The full listing, returned exactly and free of pictures, is the expected answer.

Stored data -
○ ○ ○ ○
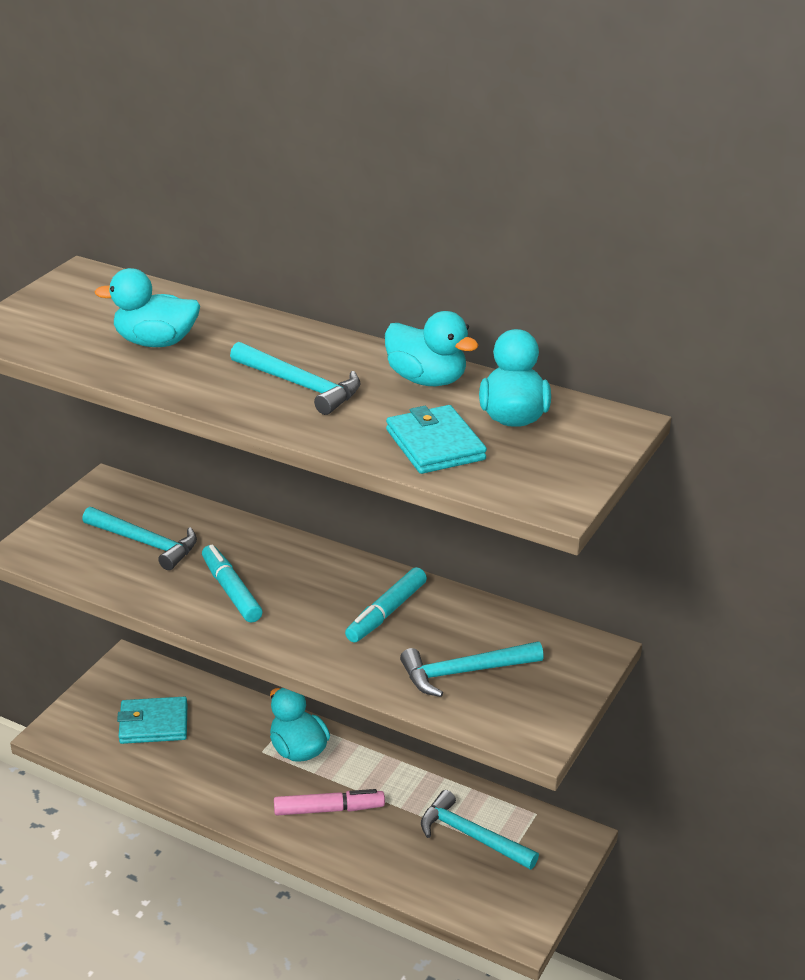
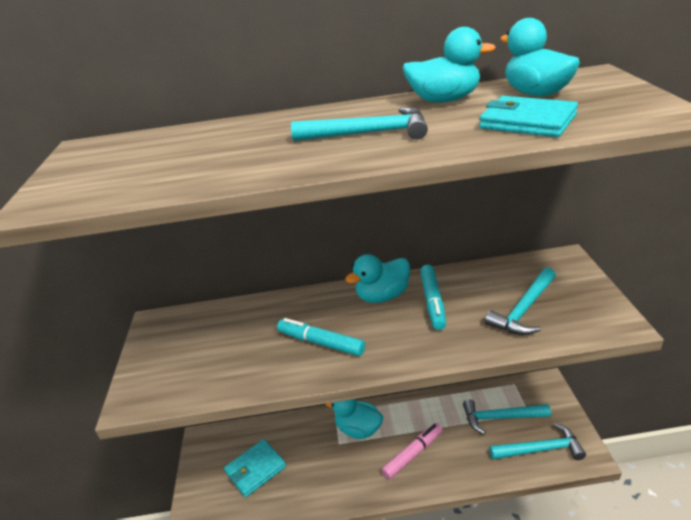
camera: 30 degrees left, 0 degrees up
turquoise hammer [82,507,197,570] -> turquoise hammer moved to [489,423,586,460]
turquoise duck [95,268,200,347] -> turquoise duck moved to [345,254,410,303]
○ ○ ○ ○
Answer section -
camera: 30 degrees left, 0 degrees up
turquoise hammer [82,507,197,570] -> turquoise hammer moved to [489,423,586,460]
turquoise duck [95,268,200,347] -> turquoise duck moved to [345,254,410,303]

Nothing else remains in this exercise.